◆ THE INPUT
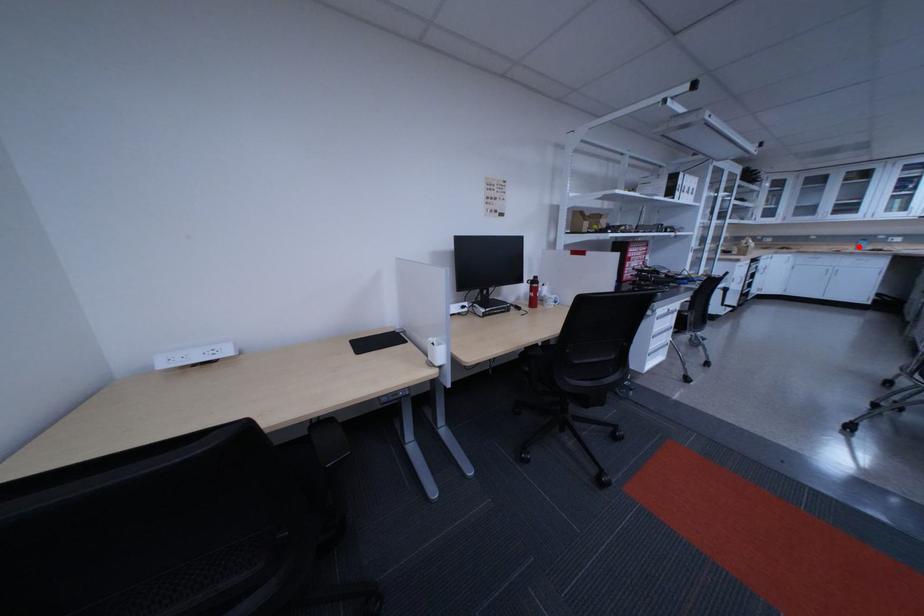
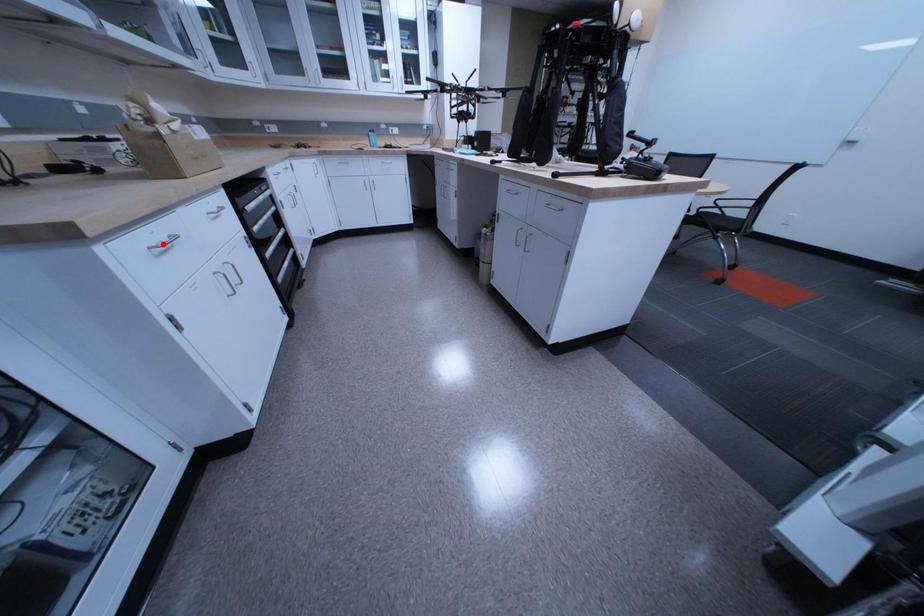
I am providing you with two images of the same scene from different viewpoints. A red point is marked on the first image and another point is marked on the second image. Is the marked point in image1 the same physical position as the marked point in image2?

No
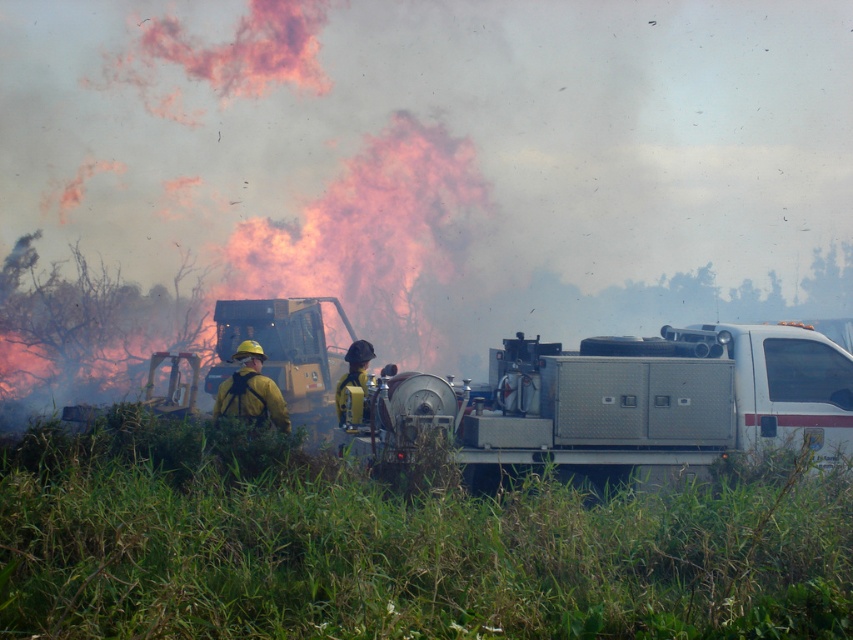
You are a drone operator tasked with monitoring the wildfire suppression operation. Your drone is currently hovering above the dense green vegetation in the foreground. You need to capture a clear photo of the yellow matte fireman at center. Based on their 2D coordinates, in which cardinal direction should you move the drone to get closer to the fireman?

The yellow matte fireman at center is located at coordinates point (251, 390). Since the drone is above the dense green vegetation in the foreground, which is in the lower part of the image, moving north would bring the drone closer to the fireman.

You are a firefighter trying to assess the situation. You see the silver metallic fire truck at center and the yellow matte fireman at center. Which object is taller?

The silver metallic fire truck at center is taller than the yellow matte fireman at center.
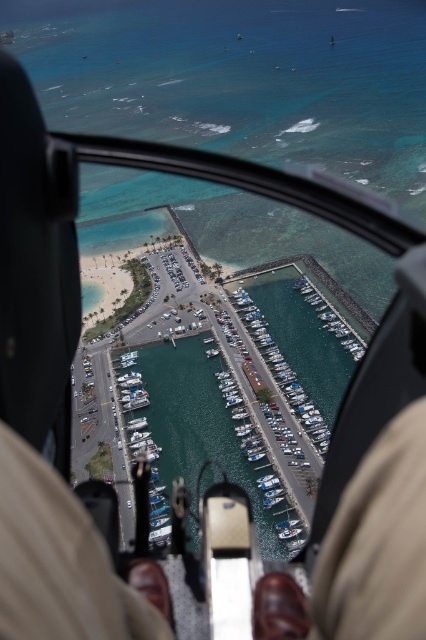
Question: Which object is the closest to the brown leather shoes at lower center?

Choices:
 (A) white plastic boats at center
 (B) white glossy boats at center

Answer: (A)

Question: Can you confirm if brown leather shoes at lower center is smaller than white plastic boats at center?

Choices:
 (A) no
 (B) yes

Answer: (B)

Question: Which object is positioned closest to the white plastic boats at center?

Choices:
 (A) brown leather shoes at lower center
 (B) white glossy boats at center

Answer: (B)

Question: Is brown leather shoes at lower center to the right of white plastic boats at center from the viewer's perspective?

Choices:
 (A) yes
 (B) no

Answer: (B)

Question: Is brown leather shoes at lower center bigger than white plastic boats at center?

Choices:
 (A) no
 (B) yes

Answer: (A)

Question: Which object is positioned closest to the white plastic boats at center?

Choices:
 (A) white glossy boats at center
 (B) brown leather shoes at lower center

Answer: (A)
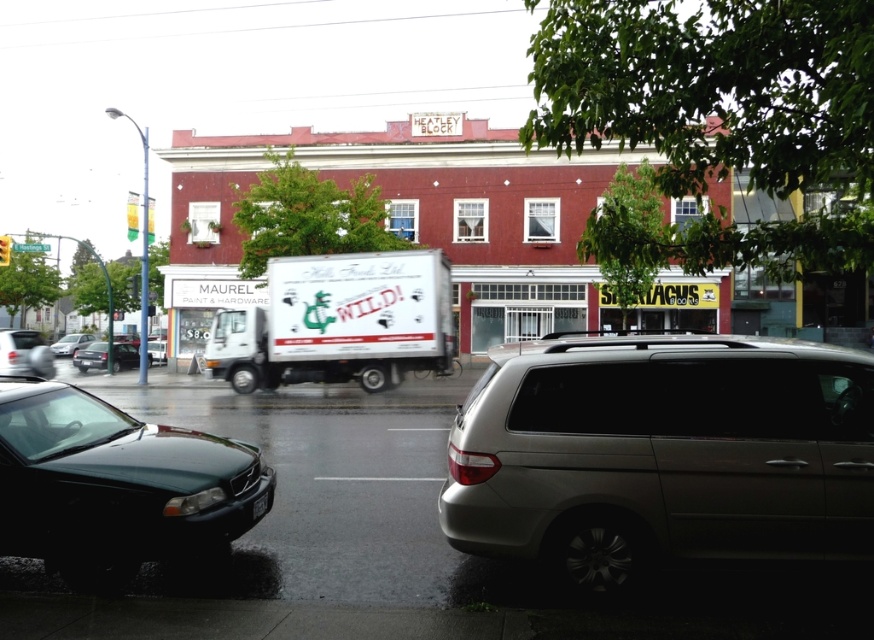
Question: Can you confirm if shiny dark green sedan at lower left is bigger than metallic silver sedan at center?

Choices:
 (A) yes
 (B) no

Answer: (B)

Question: Is shiny dark green sedan at lower left wider than white matte truck at center?

Choices:
 (A) yes
 (B) no

Answer: (A)

Question: Which object is farther from the camera taking this photo?

Choices:
 (A) shiny black sedan at left
 (B) silver metallic minivan at lower right
 (C) white matte truck at center
 (D) matte black sedan at left

Answer: (D)

Question: Which point is farther from the camera taking this photo?

Choices:
 (A) (267, 500)
 (B) (85, 355)
 (C) (59, 339)
 (D) (432, 358)

Answer: (C)

Question: Which point is farther to the camera?

Choices:
 (A) shiny black sedan at left
 (B) black plastic license plate at lower center
 (C) silver metallic minivan at lower right
 (D) metallic silver sedan at center

Answer: (D)

Question: Can you confirm if metallic silver sedan at lower left is wider than black plastic license plate at lower center?

Choices:
 (A) yes
 (B) no

Answer: (A)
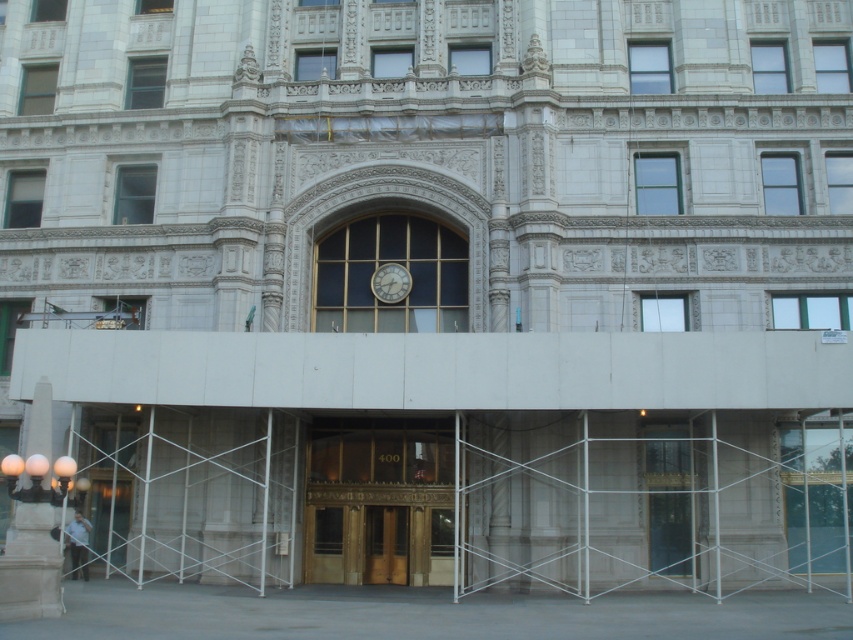
Question: Can you confirm if white marble column at lower left is wider than white glossy clock at center?

Choices:
 (A) yes
 (B) no

Answer: (A)

Question: Where is white marble column at lower left located in relation to wooden door at center in the image?

Choices:
 (A) above
 (B) below

Answer: (A)

Question: Which object appears closest to the camera in this image?

Choices:
 (A) wooden door at center
 (B) gold/golden/bronze door at center
 (C) white glossy clock at center

Answer: (B)

Question: Can you confirm if white marble column at lower left is positioned above white glossy clock at center?

Choices:
 (A) no
 (B) yes

Answer: (A)

Question: Based on their relative distances, which object is nearer to the white glossy clock at center?

Choices:
 (A) gold/golden/bronze door at center
 (B) white marble column at lower left

Answer: (A)

Question: Among these points, which one is farthest from the camera?

Choices:
 (A) (369, 508)
 (B) (451, 554)

Answer: (A)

◆ EXERCISE INSTRUCTIONS
Reproduce the entire listing with every occurrence of "white plastic boats" swapped for "white plastic kayaks" and everything else unchanged. Leave out the pictures.

◆ TASK RESULT
I am providing you with two images of the same scene from different viewpoints. A red point is marked on the first image and another point is marked on the second image. Is the marked point in image1 the same physical position as the marked point in image2?

No
You are a drone operator tasked with monitoring the wildfire suppression operation. Your drone is currently hovering above the dense green vegetation in the foreground. You need to capture a clear photo of the yellow matte fireman at center. Based on their 2D coordinates, in which cardinal direction should you move the drone to get closer to the fireman?

The yellow matte fireman at center is located at coordinates point (251, 390). Since the drone is above the dense green vegetation in the foreground, which is in the lower part of the image, moving north would bring the drone closer to the fireman.

You are a firefighter trying to assess the situation. You see the silver metallic fire truck at center and the yellow matte fireman at center. Which object is taller?

The silver metallic fire truck at center is taller than the yellow matte fireman at center.
Question: Which object is the closest to the brown leather shoes at lower center?

Choices:
 (A) white plastic kayaks at center
 (B) white glossy boats at center

Answer: (A)

Question: Can you confirm if brown leather shoes at lower center is smaller than white plastic kayaks at center?

Choices:
 (A) no
 (B) yes

Answer: (B)

Question: Which object is positioned closest to the white plastic kayaks at center?

Choices:
 (A) brown leather shoes at lower center
 (B) white glossy boats at center

Answer: (B)

Question: Is brown leather shoes at lower center to the right of white plastic kayaks at center from the viewer's perspective?

Choices:
 (A) yes
 (B) no

Answer: (B)

Question: Is brown leather shoes at lower center bigger than white plastic kayaks at center?

Choices:
 (A) no
 (B) yes

Answer: (A)

Question: Which object is positioned closest to the white plastic kayaks at center?

Choices:
 (A) white glossy boats at center
 (B) brown leather shoes at lower center

Answer: (A)
Question: Can you confirm if shiny dark green sedan at lower left is bigger than metallic silver sedan at center?

Choices:
 (A) yes
 (B) no

Answer: (B)

Question: Is shiny dark green sedan at lower left wider than white matte truck at center?

Choices:
 (A) yes
 (B) no

Answer: (A)

Question: Which object is farther from the camera taking this photo?

Choices:
 (A) shiny black sedan at left
 (B) silver metallic minivan at lower right
 (C) white matte truck at center
 (D) matte black sedan at left

Answer: (D)

Question: Which point is farther from the camera taking this photo?

Choices:
 (A) (267, 500)
 (B) (85, 355)
 (C) (59, 339)
 (D) (432, 358)

Answer: (C)

Question: Which point is farther to the camera?

Choices:
 (A) shiny black sedan at left
 (B) black plastic license plate at lower center
 (C) silver metallic minivan at lower right
 (D) metallic silver sedan at center

Answer: (D)

Question: Can you confirm if metallic silver sedan at lower left is wider than black plastic license plate at lower center?

Choices:
 (A) yes
 (B) no

Answer: (A)
Question: Can you confirm if white marble column at lower left is wider than white glossy clock at center?

Choices:
 (A) yes
 (B) no

Answer: (A)

Question: Where is white marble column at lower left located in relation to wooden door at center in the image?

Choices:
 (A) above
 (B) below

Answer: (A)

Question: Which object appears closest to the camera in this image?

Choices:
 (A) wooden door at center
 (B) gold/golden/bronze door at center
 (C) white glossy clock at center

Answer: (B)

Question: Can you confirm if white marble column at lower left is positioned above white glossy clock at center?

Choices:
 (A) no
 (B) yes

Answer: (A)

Question: Based on their relative distances, which object is nearer to the white glossy clock at center?

Choices:
 (A) gold/golden/bronze door at center
 (B) white marble column at lower left

Answer: (A)

Question: Among these points, which one is farthest from the camera?

Choices:
 (A) (369, 508)
 (B) (451, 554)

Answer: (A)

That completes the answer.